[Work task] Repeat all of the data below word for word, keeping no images.

[Dataset excerpt]
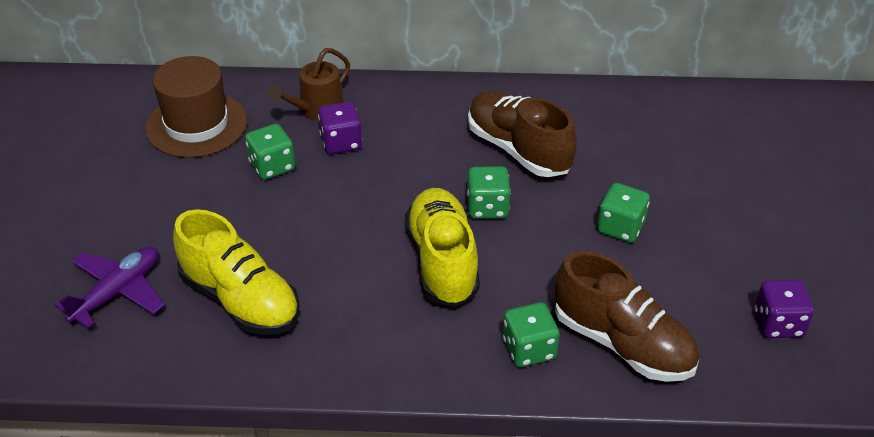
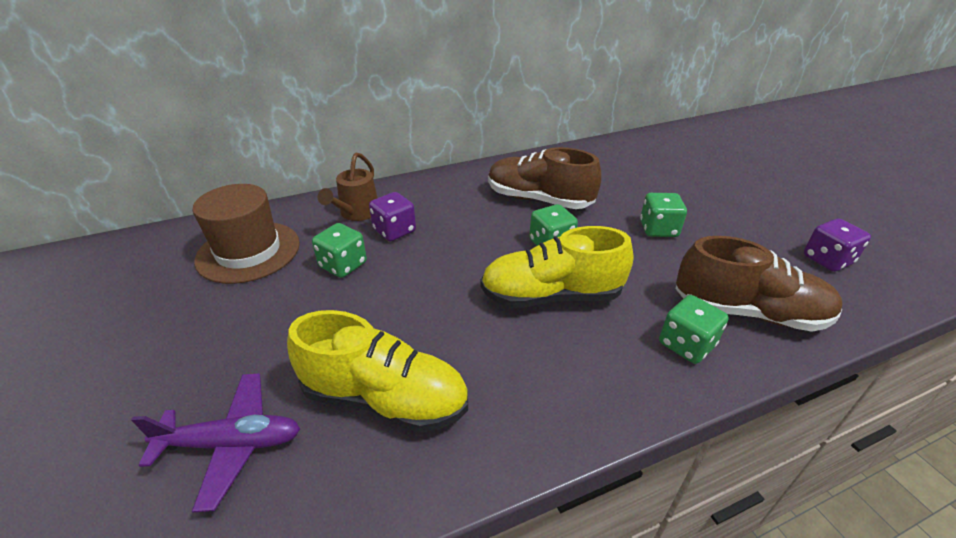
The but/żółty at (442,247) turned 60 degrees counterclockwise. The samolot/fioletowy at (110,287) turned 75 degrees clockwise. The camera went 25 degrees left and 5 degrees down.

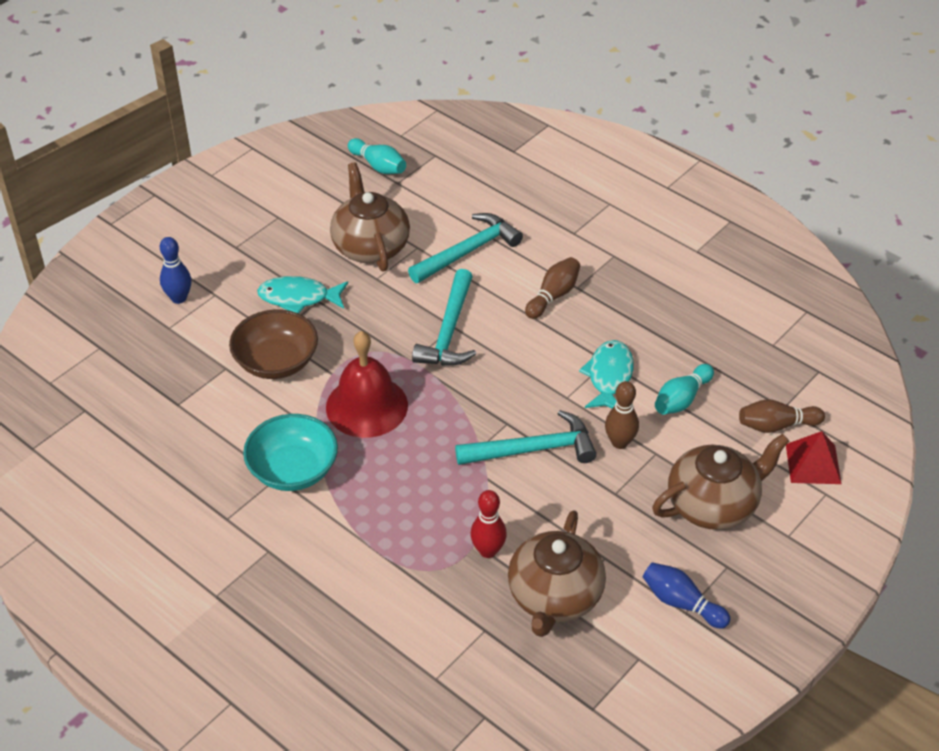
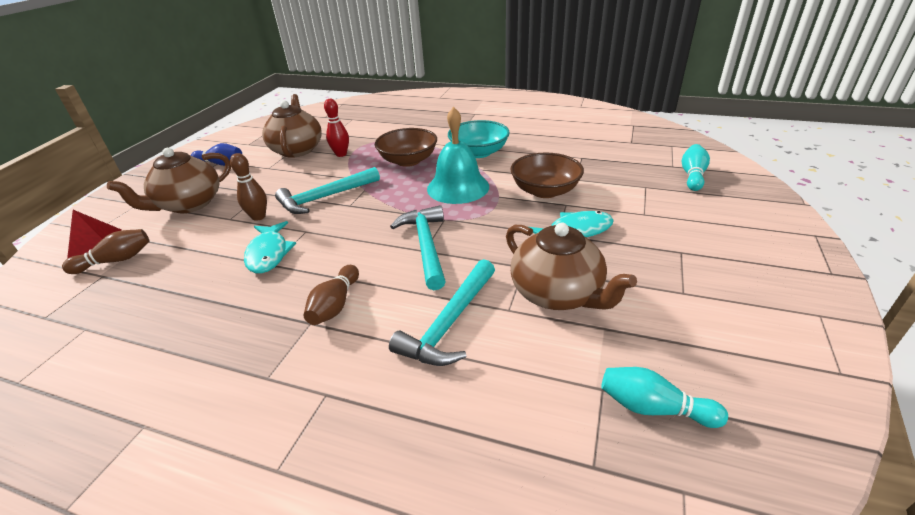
The kręgiel/niebieski at (175,270) disappeared. The dzwonek/czerwony at (367,384) became the dzwonek/turkusowy at (458,155). The kręgiel/turkusowy moved from (684,389) to (696,167). The miska/brązowy at (406,147) appeared. The camera went 160 degrees right and 10 degrees down.

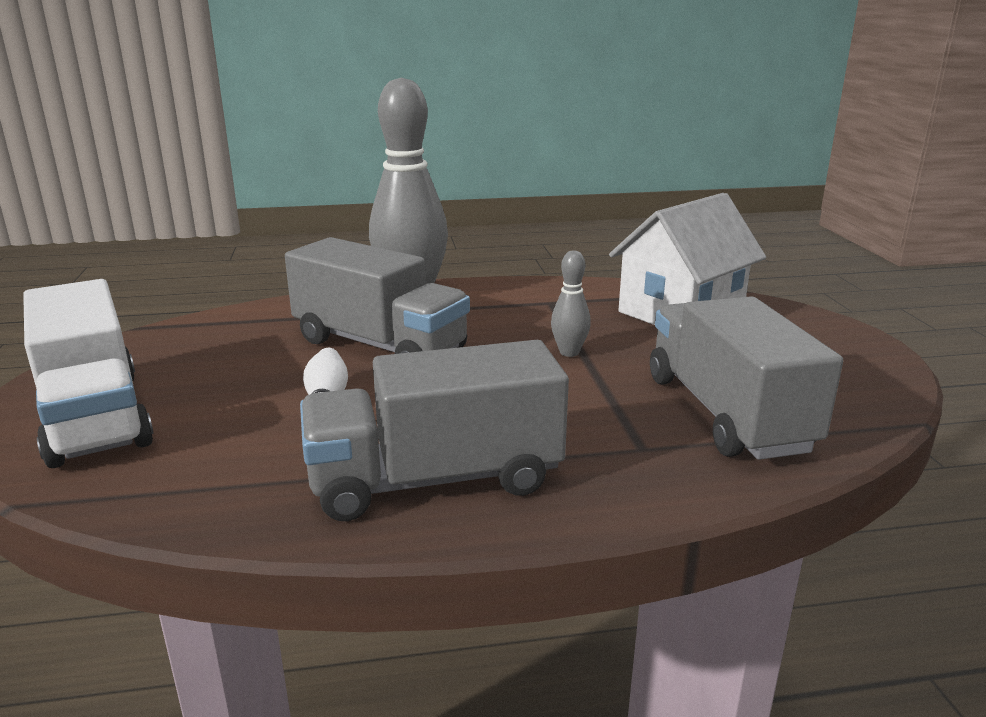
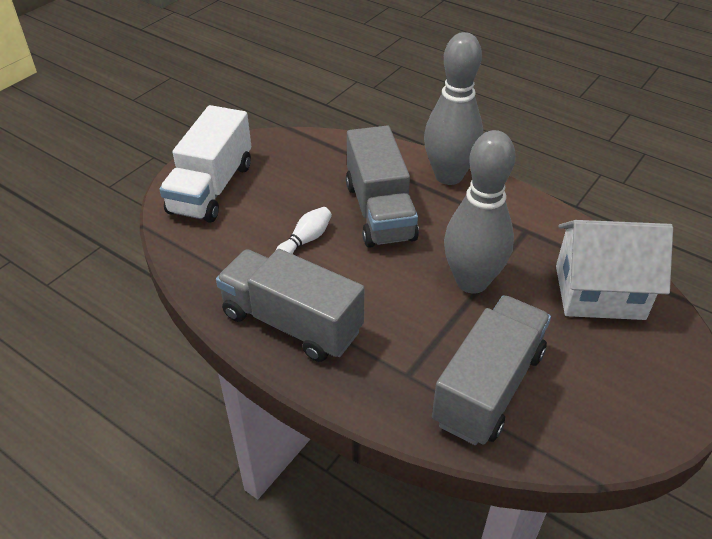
The kręgiel/szary at (571,303) changed to 2.30 times the size. The camera went 45 degrees right and 20 degrees up.

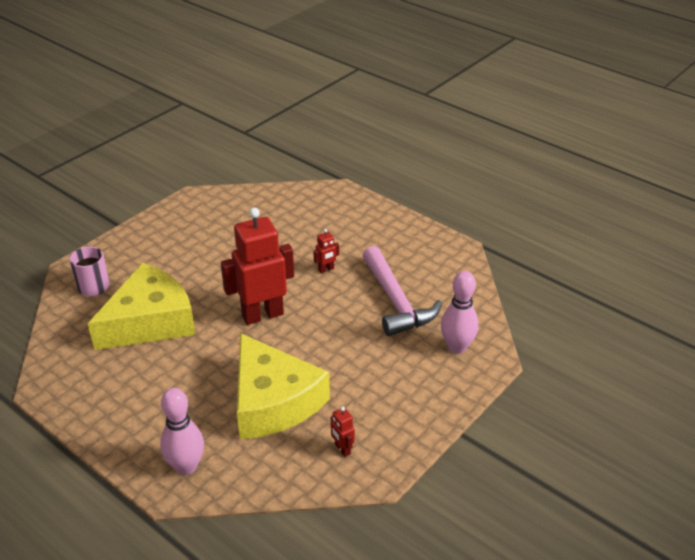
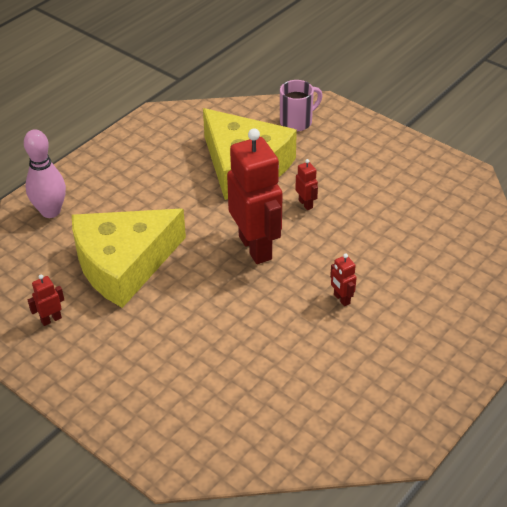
The młotek/różowy at (402,291) disappeared. The kręgiel/różowy at (459,312) disappeared. The robot/czerwony at (306,184) appeared. The camera went 90 degrees right and 5 degrees up.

[Result for this task]
The but/żółty at (442,247) turned 60 degrees counterclockwise. The samolot/fioletowy at (110,287) turned 75 degrees clockwise. The camera went 25 degrees left and 5 degrees down.

The kręgiel/niebieski at (175,270) disappeared. The dzwonek/czerwony at (367,384) became the dzwonek/turkusowy at (458,155). The kręgiel/turkusowy moved from (684,389) to (696,167). The miska/brązowy at (406,147) appeared. The camera went 160 degrees right and 10 degrees down.

The kręgiel/szary at (571,303) changed to 2.30 times the size. The camera went 45 degrees right and 20 degrees up.

The młotek/różowy at (402,291) disappeared. The kręgiel/różowy at (459,312) disappeared. The robot/czerwony at (306,184) appeared. The camera went 90 degrees right and 5 degrees up.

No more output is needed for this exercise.